Data extract:
───

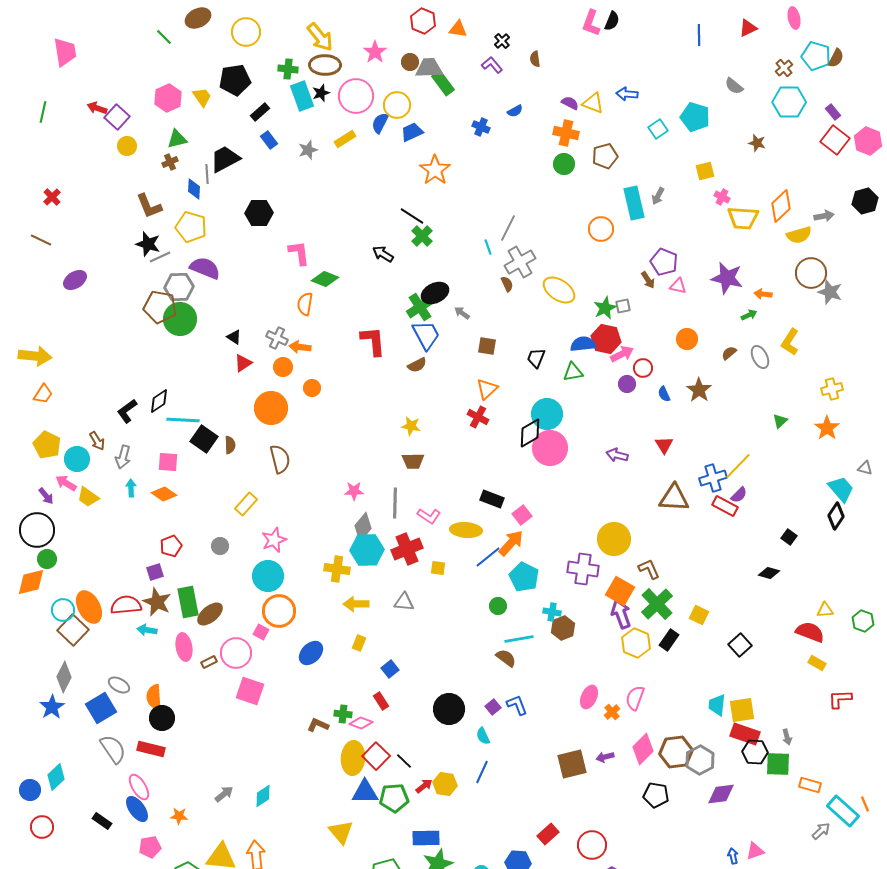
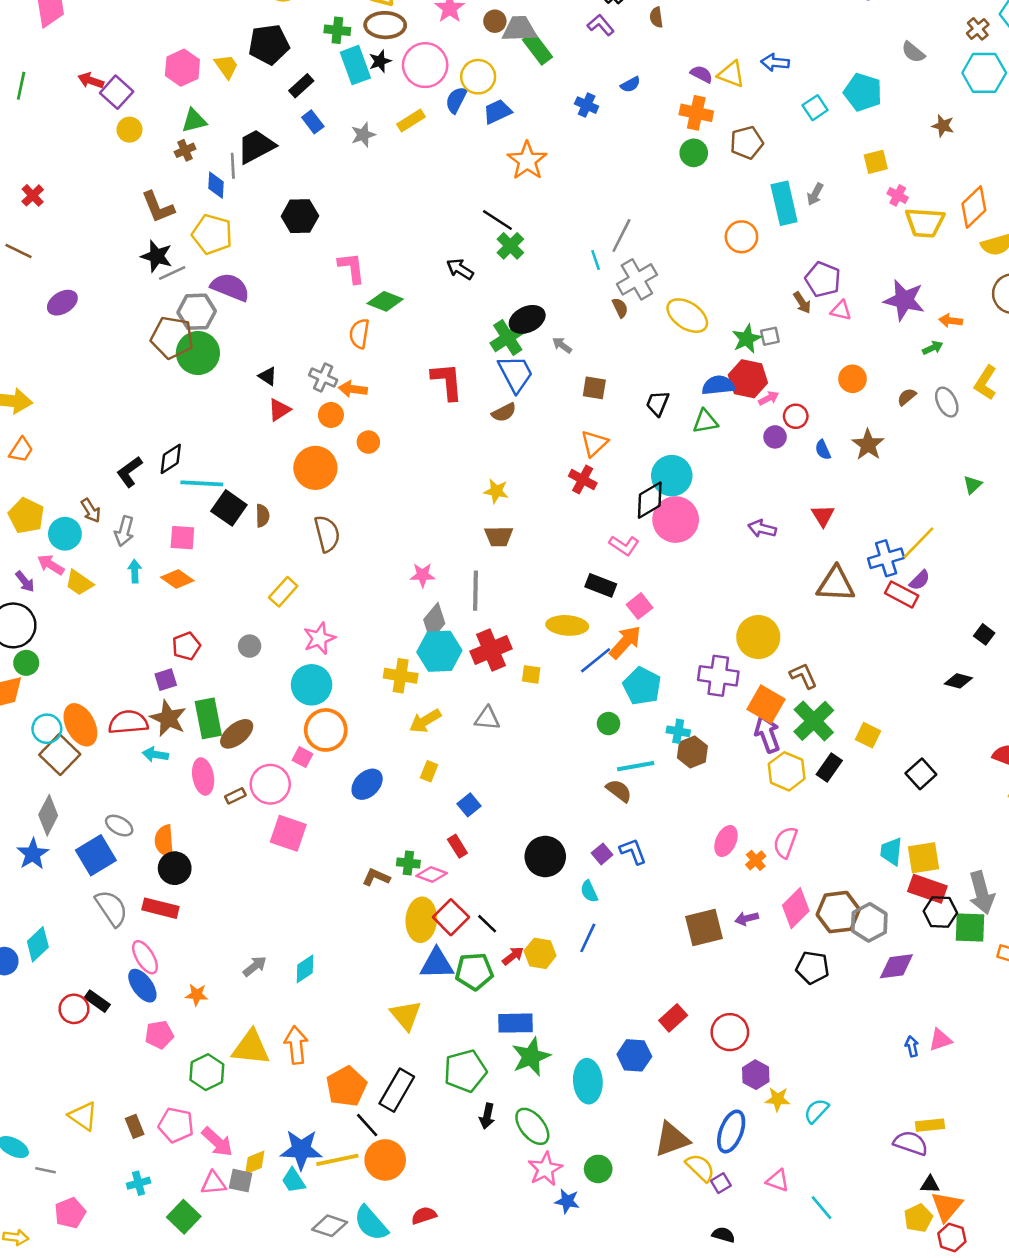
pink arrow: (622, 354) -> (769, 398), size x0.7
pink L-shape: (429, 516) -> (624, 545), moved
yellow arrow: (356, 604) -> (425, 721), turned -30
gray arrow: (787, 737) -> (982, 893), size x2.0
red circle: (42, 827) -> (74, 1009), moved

───

What to do: Only the lines from the one containing "yellow arrow: (356, 604)" through the end of the entries above should be written out, exactly and in full.

The answer:
yellow arrow: (356, 604) -> (425, 721), turned -30
gray arrow: (787, 737) -> (982, 893), size x2.0
red circle: (42, 827) -> (74, 1009), moved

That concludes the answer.